[start of The records]

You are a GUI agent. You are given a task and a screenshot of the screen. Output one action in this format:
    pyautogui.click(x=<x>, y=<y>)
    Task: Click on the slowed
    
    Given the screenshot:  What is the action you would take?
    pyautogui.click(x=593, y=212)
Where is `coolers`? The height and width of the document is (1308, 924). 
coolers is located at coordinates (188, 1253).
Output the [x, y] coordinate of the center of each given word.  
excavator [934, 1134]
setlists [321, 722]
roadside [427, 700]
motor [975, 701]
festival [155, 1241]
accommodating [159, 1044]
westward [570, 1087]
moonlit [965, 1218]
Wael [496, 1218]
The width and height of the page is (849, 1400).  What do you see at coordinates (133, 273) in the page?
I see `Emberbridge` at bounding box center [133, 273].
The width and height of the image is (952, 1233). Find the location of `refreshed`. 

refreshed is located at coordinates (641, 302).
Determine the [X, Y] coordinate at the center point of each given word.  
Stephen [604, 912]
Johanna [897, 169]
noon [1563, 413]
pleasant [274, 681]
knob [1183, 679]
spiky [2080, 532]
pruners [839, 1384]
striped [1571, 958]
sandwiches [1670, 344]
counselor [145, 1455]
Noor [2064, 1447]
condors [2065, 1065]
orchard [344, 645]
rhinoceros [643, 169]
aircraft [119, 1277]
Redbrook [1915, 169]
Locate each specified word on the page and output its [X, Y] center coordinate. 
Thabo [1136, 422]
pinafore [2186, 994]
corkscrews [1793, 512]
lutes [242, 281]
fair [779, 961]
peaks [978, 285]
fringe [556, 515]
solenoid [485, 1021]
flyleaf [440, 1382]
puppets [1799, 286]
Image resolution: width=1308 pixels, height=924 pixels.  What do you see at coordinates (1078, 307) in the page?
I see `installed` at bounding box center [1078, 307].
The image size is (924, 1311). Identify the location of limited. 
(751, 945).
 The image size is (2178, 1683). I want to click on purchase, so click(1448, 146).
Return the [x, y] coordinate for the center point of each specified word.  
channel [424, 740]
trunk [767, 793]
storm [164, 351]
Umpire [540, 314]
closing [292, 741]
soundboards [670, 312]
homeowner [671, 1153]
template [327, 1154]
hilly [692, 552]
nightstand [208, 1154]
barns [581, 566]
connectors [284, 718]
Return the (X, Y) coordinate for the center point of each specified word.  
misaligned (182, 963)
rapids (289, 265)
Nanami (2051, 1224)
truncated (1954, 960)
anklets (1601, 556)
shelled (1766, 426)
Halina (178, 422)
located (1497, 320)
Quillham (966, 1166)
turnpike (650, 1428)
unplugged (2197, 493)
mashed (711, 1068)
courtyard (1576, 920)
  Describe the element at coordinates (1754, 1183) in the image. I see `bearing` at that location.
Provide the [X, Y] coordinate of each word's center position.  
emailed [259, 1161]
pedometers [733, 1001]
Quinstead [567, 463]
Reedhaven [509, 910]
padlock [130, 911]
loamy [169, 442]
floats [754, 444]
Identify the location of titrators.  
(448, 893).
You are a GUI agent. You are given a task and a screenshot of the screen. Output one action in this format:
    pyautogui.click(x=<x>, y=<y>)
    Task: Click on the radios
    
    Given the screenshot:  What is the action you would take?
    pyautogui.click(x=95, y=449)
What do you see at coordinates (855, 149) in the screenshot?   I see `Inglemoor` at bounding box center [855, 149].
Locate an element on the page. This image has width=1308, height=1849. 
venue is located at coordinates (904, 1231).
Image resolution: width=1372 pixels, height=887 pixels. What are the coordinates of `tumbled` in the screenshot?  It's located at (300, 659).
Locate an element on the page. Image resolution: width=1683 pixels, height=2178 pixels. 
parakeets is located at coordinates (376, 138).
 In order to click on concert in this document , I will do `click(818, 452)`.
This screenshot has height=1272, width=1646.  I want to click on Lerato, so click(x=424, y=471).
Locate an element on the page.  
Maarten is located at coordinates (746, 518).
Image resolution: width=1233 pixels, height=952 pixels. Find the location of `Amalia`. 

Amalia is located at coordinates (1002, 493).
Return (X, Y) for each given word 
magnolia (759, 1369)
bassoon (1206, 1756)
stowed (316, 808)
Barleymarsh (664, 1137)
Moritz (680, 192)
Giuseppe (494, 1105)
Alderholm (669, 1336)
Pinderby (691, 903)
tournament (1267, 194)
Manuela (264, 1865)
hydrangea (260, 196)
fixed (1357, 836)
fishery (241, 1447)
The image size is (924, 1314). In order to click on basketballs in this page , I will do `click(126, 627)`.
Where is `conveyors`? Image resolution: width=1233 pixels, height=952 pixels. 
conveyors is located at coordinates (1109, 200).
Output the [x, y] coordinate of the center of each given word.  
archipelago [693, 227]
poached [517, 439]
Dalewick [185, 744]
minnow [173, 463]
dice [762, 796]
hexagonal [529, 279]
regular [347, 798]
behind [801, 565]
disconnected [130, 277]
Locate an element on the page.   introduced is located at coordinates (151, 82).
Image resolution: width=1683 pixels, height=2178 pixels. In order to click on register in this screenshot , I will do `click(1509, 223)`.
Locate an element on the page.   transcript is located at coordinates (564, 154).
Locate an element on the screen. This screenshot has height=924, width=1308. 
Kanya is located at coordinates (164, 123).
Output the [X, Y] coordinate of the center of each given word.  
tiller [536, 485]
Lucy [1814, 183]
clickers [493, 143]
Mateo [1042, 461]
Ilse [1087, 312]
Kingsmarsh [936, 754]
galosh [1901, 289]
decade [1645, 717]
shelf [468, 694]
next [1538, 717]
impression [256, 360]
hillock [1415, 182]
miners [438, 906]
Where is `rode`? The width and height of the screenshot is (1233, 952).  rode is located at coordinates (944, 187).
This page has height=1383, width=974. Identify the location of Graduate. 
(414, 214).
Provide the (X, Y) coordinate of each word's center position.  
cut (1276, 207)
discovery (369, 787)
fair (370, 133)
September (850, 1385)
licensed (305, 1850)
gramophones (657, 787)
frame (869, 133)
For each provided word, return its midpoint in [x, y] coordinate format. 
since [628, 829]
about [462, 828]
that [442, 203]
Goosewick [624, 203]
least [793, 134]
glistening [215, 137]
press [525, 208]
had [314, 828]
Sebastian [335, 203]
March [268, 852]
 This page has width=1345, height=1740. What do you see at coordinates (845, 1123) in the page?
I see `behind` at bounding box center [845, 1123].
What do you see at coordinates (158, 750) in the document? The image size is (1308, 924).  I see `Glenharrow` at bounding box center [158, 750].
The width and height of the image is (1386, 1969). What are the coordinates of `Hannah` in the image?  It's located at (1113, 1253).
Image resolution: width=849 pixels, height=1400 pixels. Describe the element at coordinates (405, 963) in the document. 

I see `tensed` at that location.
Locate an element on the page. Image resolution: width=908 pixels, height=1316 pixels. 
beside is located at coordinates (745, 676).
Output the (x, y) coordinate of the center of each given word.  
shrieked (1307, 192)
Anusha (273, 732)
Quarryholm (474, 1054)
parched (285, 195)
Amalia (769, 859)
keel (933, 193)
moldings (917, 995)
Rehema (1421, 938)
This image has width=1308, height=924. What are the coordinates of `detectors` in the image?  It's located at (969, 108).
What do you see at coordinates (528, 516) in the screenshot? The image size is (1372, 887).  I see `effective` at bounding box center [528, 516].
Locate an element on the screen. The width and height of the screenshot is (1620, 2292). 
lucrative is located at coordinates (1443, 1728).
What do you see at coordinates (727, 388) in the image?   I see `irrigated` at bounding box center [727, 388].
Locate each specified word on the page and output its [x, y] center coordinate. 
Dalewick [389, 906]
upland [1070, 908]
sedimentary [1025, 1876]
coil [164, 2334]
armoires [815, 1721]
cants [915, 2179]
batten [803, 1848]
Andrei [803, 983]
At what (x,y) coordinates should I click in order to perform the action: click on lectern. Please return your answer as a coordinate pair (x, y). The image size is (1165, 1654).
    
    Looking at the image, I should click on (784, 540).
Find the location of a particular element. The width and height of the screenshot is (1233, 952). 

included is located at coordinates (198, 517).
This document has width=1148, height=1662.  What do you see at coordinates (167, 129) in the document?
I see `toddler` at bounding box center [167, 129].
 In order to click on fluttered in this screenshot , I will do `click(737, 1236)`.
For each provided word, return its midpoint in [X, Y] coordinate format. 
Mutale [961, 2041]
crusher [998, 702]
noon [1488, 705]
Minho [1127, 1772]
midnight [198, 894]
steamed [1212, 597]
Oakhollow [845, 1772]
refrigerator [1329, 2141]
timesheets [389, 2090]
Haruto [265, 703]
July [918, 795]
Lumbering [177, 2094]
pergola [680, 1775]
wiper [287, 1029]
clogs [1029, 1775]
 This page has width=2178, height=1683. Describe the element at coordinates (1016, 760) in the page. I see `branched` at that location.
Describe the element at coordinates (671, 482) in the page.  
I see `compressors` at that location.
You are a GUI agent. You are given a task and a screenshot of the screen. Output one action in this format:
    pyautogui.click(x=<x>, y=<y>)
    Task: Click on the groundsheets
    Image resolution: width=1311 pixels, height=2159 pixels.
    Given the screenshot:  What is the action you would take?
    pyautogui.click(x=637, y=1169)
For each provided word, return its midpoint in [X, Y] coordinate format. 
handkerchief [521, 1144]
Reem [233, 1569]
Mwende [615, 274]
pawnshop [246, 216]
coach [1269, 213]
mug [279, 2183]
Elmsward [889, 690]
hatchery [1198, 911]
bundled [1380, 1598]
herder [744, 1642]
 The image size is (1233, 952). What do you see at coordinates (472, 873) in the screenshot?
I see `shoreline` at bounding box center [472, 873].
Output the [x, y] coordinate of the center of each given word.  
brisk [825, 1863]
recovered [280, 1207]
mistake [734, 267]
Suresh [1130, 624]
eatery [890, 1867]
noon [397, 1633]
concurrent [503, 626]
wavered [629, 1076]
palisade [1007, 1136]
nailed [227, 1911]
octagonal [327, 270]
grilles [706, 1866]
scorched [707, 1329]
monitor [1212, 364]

[end of The records]

> **Task statement**
Copy out, unchanged, the part of the records above that opens with the line containing "clogs [1029, 1775]" and closes with the line containing "center [472, 873].", including both of those lines.

> **Output for this task**
clogs [1029, 1775]
 This page has width=2178, height=1683. Describe the element at coordinates (1016, 760) in the page. I see `branched` at that location.
Describe the element at coordinates (671, 482) in the page.  
I see `compressors` at that location.
You are a GUI agent. You are given a task and a screenshot of the screen. Output one action in this format:
    pyautogui.click(x=<x>, y=<y>)
    Task: Click on the groundsheets
    Image resolution: width=1311 pixels, height=2159 pixels.
    Given the screenshot:  What is the action you would take?
    pyautogui.click(x=637, y=1169)
For each provided word, return its midpoint in [X, Y] coordinate format. 
handkerchief [521, 1144]
Reem [233, 1569]
Mwende [615, 274]
pawnshop [246, 216]
coach [1269, 213]
mug [279, 2183]
Elmsward [889, 690]
hatchery [1198, 911]
bundled [1380, 1598]
herder [744, 1642]
 The image size is (1233, 952). What do you see at coordinates (472, 873) in the screenshot?
I see `shoreline` at bounding box center [472, 873].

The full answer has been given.